Start of Data to process

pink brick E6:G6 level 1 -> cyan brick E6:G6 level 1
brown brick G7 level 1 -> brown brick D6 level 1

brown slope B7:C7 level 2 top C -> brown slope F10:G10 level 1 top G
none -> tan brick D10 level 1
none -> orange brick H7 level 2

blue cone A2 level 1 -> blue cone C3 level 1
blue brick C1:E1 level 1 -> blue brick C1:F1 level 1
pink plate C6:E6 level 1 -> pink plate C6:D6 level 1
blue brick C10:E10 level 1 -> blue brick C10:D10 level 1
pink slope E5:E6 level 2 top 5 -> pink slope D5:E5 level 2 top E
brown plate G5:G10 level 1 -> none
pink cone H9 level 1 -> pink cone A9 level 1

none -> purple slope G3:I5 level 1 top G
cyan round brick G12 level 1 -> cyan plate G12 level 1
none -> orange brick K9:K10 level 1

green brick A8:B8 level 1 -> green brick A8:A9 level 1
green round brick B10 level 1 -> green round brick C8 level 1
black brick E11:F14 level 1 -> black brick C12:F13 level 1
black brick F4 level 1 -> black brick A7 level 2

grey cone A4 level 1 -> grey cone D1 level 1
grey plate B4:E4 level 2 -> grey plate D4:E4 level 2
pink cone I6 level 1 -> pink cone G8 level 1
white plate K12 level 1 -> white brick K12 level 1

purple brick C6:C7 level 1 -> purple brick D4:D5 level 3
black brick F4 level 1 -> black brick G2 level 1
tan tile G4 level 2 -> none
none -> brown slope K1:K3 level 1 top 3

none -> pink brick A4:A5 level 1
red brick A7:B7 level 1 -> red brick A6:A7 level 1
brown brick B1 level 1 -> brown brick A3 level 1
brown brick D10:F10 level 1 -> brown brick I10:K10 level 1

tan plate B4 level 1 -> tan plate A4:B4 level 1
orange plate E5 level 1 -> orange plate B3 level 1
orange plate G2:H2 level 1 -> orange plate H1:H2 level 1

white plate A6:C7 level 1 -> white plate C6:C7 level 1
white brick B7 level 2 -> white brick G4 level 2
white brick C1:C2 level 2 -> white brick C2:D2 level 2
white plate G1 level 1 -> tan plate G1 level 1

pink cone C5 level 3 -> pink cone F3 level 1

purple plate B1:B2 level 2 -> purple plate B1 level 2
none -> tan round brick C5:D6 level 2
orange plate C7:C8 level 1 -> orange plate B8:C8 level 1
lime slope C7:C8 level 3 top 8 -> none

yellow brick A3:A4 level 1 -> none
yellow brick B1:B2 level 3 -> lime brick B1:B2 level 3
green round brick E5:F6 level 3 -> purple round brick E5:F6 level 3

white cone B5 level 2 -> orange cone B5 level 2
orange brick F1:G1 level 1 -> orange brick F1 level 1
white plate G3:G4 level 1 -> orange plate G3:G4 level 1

End of Data to process

Task brief: What is wanted is every line above, written out exactly.

Written solution:
pink brick E6:G6 level 1 -> cyan brick E6:G6 level 1
brown brick G7 level 1 -> brown brick D6 level 1

brown slope B7:C7 level 2 top C -> brown slope F10:G10 level 1 top G
none -> tan brick D10 level 1
none -> orange brick H7 level 2

blue cone A2 level 1 -> blue cone C3 level 1
blue brick C1:E1 level 1 -> blue brick C1:F1 level 1
pink plate C6:E6 level 1 -> pink plate C6:D6 level 1
blue brick C10:E10 level 1 -> blue brick C10:D10 level 1
pink slope E5:E6 level 2 top 5 -> pink slope D5:E5 level 2 top E
brown plate G5:G10 level 1 -> none
pink cone H9 level 1 -> pink cone A9 level 1

none -> purple slope G3:I5 level 1 top G
cyan round brick G12 level 1 -> cyan plate G12 level 1
none -> orange brick K9:K10 level 1

green brick A8:B8 level 1 -> green brick A8:A9 level 1
green round brick B10 level 1 -> green round brick C8 level 1
black brick E11:F14 level 1 -> black brick C12:F13 level 1
black brick F4 level 1 -> black brick A7 level 2

grey cone A4 level 1 -> grey cone D1 level 1
grey plate B4:E4 level 2 -> grey plate D4:E4 level 2
pink cone I6 level 1 -> pink cone G8 level 1
white plate K12 level 1 -> white brick K12 level 1

purple brick C6:C7 level 1 -> purple brick D4:D5 level 3
black brick F4 level 1 -> black brick G2 level 1
tan tile G4 level 2 -> none
none -> brown slope K1:K3 level 1 top 3

none -> pink brick A4:A5 level 1
red brick A7:B7 level 1 -> red brick A6:A7 level 1
brown brick B1 level 1 -> brown brick A3 level 1
brown brick D10:F10 level 1 -> brown brick I10:K10 level 1

tan plate B4 level 1 -> tan plate A4:B4 level 1
orange plate E5 level 1 -> orange plate B3 level 1
orange plate G2:H2 level 1 -> orange plate H1:H2 level 1

white plate A6:C7 level 1 -> white plate C6:C7 level 1
white brick B7 level 2 -> white brick G4 level 2
white brick C1:C2 level 2 -> white brick C2:D2 level 2
white plate G1 level 1 -> tan plate G1 level 1

pink cone C5 level 3 -> pink cone F3 level 1

purple plate B1:B2 level 2 -> purple plate B1 level 2
none -> tan round brick C5:D6 level 2
orange plate C7:C8 level 1 -> orange plate B8:C8 level 1
lime slope C7:C8 level 3 top 8 -> none

yellow brick A3:A4 level 1 -> none
yellow brick B1:B2 level 3 -> lime brick B1:B2 level 3
green round brick E5:F6 level 3 -> purple round brick E5:F6 level 3

white cone B5 level 2 -> orange cone B5 level 2
orange brick F1:G1 level 1 -> orange brick F1 level 1
white plate G3:G4 level 1 -> orange plate G3:G4 level 1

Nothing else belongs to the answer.